▸ **Supplied entries**
** Start **
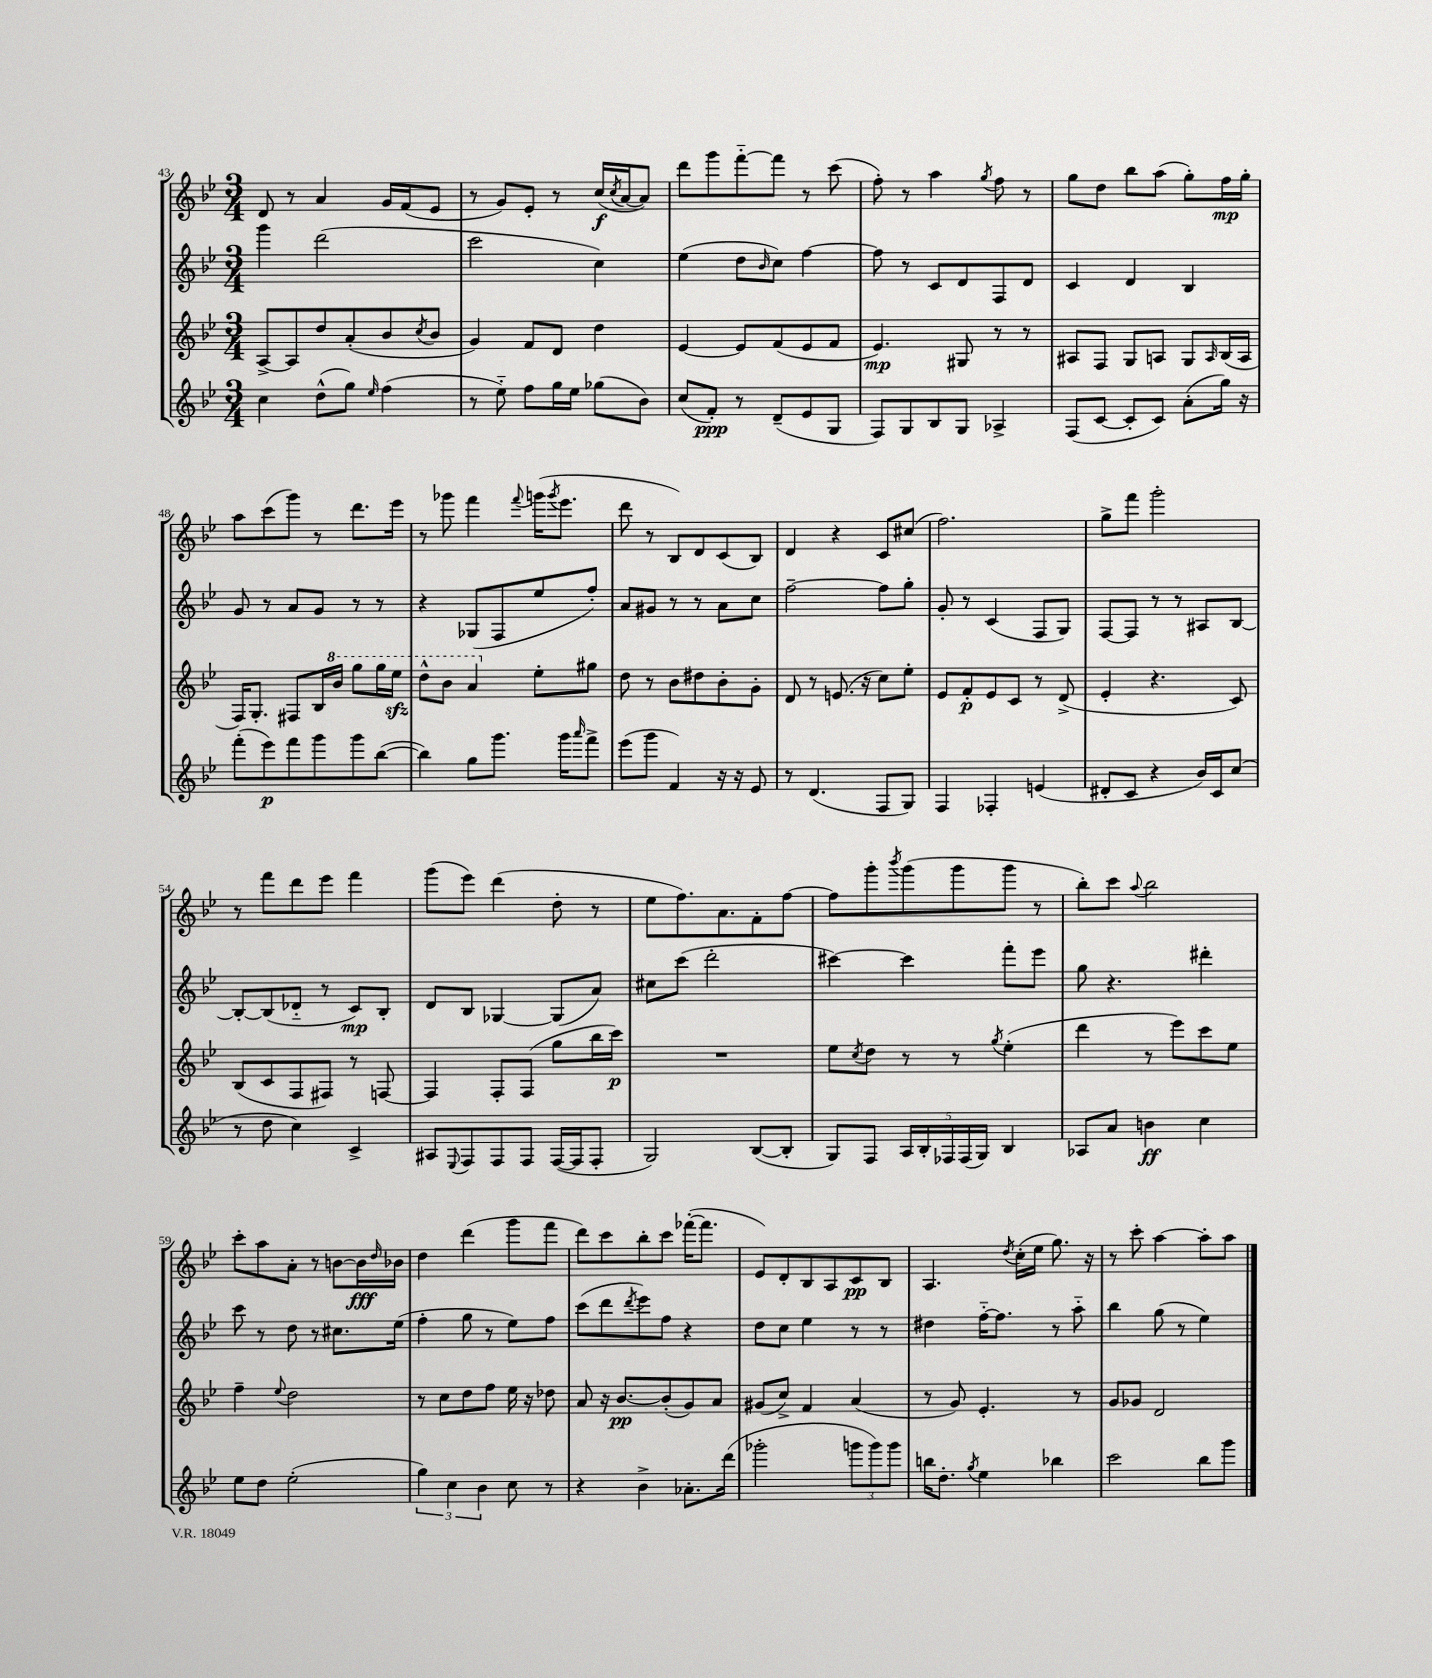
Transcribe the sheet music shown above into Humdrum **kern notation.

**kern	**kern	**kern	**kern
*staff4	*staff3	*staff2	*staff1
*clefG2	*clefG2	*clefG2	*clefG2
*k[b-e-]	*k[b-e-]	*k[b-e-]	*k[b-e-]
*M3/4	*M3/4	*M3/4	*M3/4
4cc	[8A^	4ggg	8d
.	8A]	.	8r
(8dd^^	8dd	(2ddd	4a
8gg)	(8a'	.	.
16qqee-	.	.	.
(4ff	8b-	.	16g
.	.	.	(16f
.	8qcc	.	.
.	8b-	.	8e-
=	=	=	=
8r	4g)	2ccc	8r
8ee-'~)	.	.	8g)
8ff	8f	.	8e-'
16gg	8d	.	8r
16ee-	.	.	.
(8gg-	4dd	4cc)	(16cc
.	.	.	8qcc
.	.	.	[16a
8b-)	.	.	8a])
=	=	=	=
(8cc	[4e-	(4ee-	8ddd
8f')	.	.	8ggg
8r	8e-]	8dd	[8fff'~
.	.	16qqb-	.
(8d~	(8f	8cc)	8fff]
8e-	8e-	[4ff	8r
8G	8f	.	(8ccc
=	=	=	=
8F)	4.e-)	8ff]	8ff')
8G	.	8r	8r
8B-	.	8c	4aa
8G	8G#	8d	.
.	.	.	8qgg
4A-^	8r	8F	8ff
.	8r	8d	8r
=	=	=	=
(8F	8A#	4c	8gg
[8c	8F	.	8dd
8c']	8G	4d	8bb-
8c)	8A	.	(8aa
(8a'	8G	4B-	8gg')
.	16qqA	.	.
16gg)	(16B-	.	16ff
16r	16A	.	16gg'
=	=	=	=
(8fff'	16F)	8g	8aa
.	8.G'	.	.
8eee-)	.	8r	(8ccc
8fff	8F#	8a	8ggg)
8ggg	16B-	8g	8r
.	16bb-	.	.
8ggg	8ggg	8r	8.ddd
([8bb-	16ggg	8r	.
.	16eee-	.	16eee-
=	=	=	=
4bb-])	8ddd^^	4r	8r
.	8bb-	.	8ggg-
8gg	4aa	(8G-	4fff
8.ggg	.	8F	.
.	.	.	8qqfff
.	8ee-'	8ee-	(16ggg
.	.	.	8qggg
16ggg	.	.	8.eee-
16qqaaa	.	.	.
8fff^	8gg#	8ff')	.
=	=	=	=
(8eee-	8dd	8a	8ddd
8ggg	8r	8g#	8r
4f)	8b-	8r	8B-)
.	8dd#	8r	8d
16r	8b-'	8a	(8c
16r	.	.	.
8e-	8g'	8cc	8B-)
=	=	=	=
8r	8d	[2ff~	4d
(4.d	8r	.	.
.	(8.e	.	4r
.	16r	.	.
8F	8cc)	8ff]	8c
8G)	8ee-'	8gg'	(8cc#
=	=	=	=
4F	8e-	8g'	2.ff)
.	8f'	8r	.
4F-'	8e-	(4c	.
.	8c	.	.
(4e	8r	8F	.
.	(8d^	8G)	.
=	=	=	=
8d#'	4e-'	[8F	8gg^
8c	.	8F]	8fff
4r	4.r	8r	2ggg'
.	.	8r	.
16b-)	.	8A#	.
16c	.	.	.
(8cc	8c)	[8B-	.
=	=	=	=
8r	(8B-	8B-'_	8r
8dd	8c	(8B-]	8fff
4cc)	8F	8d-'~	8ddd
.	8F#)	8r	8eee-
4c^	8r	8c)	4fff
.	[8F	8B-'	.
=	=	=	=
8A#	4F]	8d	(8ggg
8qqE-	.	.	.
8F	.	8B-	8eee-)
8F	8F'	[4G-	(4ddd
8F	(8F	.	.
([16F	8gg	(8G-]	8dd'
16F]	.	.	.
8F'	16bb-	8a)	8r
.	16ccc)	.	.
=	=	=	=
2G)	2.r	8cc#	8ee-
.	.	(8ccc	8.ff)
.	.	2ddd'	.
.	.	.	8.a
([8B-	.	.	8f'
8B-']	.	.	[8ff
=	=	=	=
8G)	8ee-	[4ccc#)	8ff]
.	8qcc	.	.
8F	8dd	.	8ggg'
.	.	.	8qbbb-
20A	8r	4ccc#]	(8ggg
20B-'	.	.	.
20F-	.	.	.
.	8r	.	8ggg
(20F-	.	.	.
20G)	.	.	.
.	8qgg	.	.
4B-	(4ee-'	8fff'	8ggg
.	.	8eee-	8r
=	=	=	=
8A-	4ddd	8gg	8bb-')
8a	.	4.r	8ccc
.	.	.	8qqaa
4b	8r	.	2bb-
.	8eee-)	.	.
4cc	8ccc	4ddd#'	.
.	8ee-	.	.
=	=	=	=
8ee-	4ff~	8ccc	8ccc'
8dd	.	8r	8aa
.	8qqee-	.	.
(2ee-'	2dd	8dd	8a'
.	.	8r	8r
.	.	8.cc#	[8b
.	.	.	16b]
.	.	.	16qqdd
.	.	(16ee-	16b-
=	=	=	=
6gg)	8r	4ff'	4dd
.	8cc	.	.
6cc	.	.	.
.	8dd	8gg	(4ddd
6b-	.	.	.
.	8ff	8r	.
8cc	16ee-	8ee-)	8ggg
.	16r	.	.
8r	8dd-	8ff	8fff
=	=	=	=
4r	8a	(8ccc	8ddd)
.	16r	8ddd	8ccc
.	[8.b-	.	.
.	.	8qddd	.
4b-^	.	8eee-)	8bb-'
.	(8b-']	8ff	8ccc
8.a-'	8g)	4r	([16fff-'
.	.	.	8.fff-]
.	8a	.	.
(16ddd	.	.	.
=	=	=	=
2ggg-'	(8g#	8dd	8e-)
.	8cc^)	8cc	8d'
.	4f	4ee-	8B-
.	.	.	8A
12ggg	(4a	8r	8c
12ggg)	.	.	.
.	.	8r	8B-
12ggg	.	.	.
=	=	=	=
16bb	8r	4dd#	4.A
8.dd'	.	.	.
.	8g)	.	.
8qgg	.	.	.
4ee-	4.e-'	[16ff'~	.
.	.	8.ff]	.
.	.	.	8qdd
.	.	.	(16cc'
.	.	.	16ee-
4bb-	.	8r	8.gg)
.	8r	8aa'~	.
.	.	.	16r
=	=	=	=
2ccc	8g	4bb-	8r
.	8g-	.	8ccc'
.	2d	(8gg	[4aa
.	.	8r	.
8bb-	.	4ee-)	8aa']
8ggg	.	.	8aa
==	==	==	==
*-	*-	*-	*-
** End **
▸ **What this task involves**
State how many lines in the rows above contain the string "kern", with case counting, and give only that number.

▸ **Written solution**
2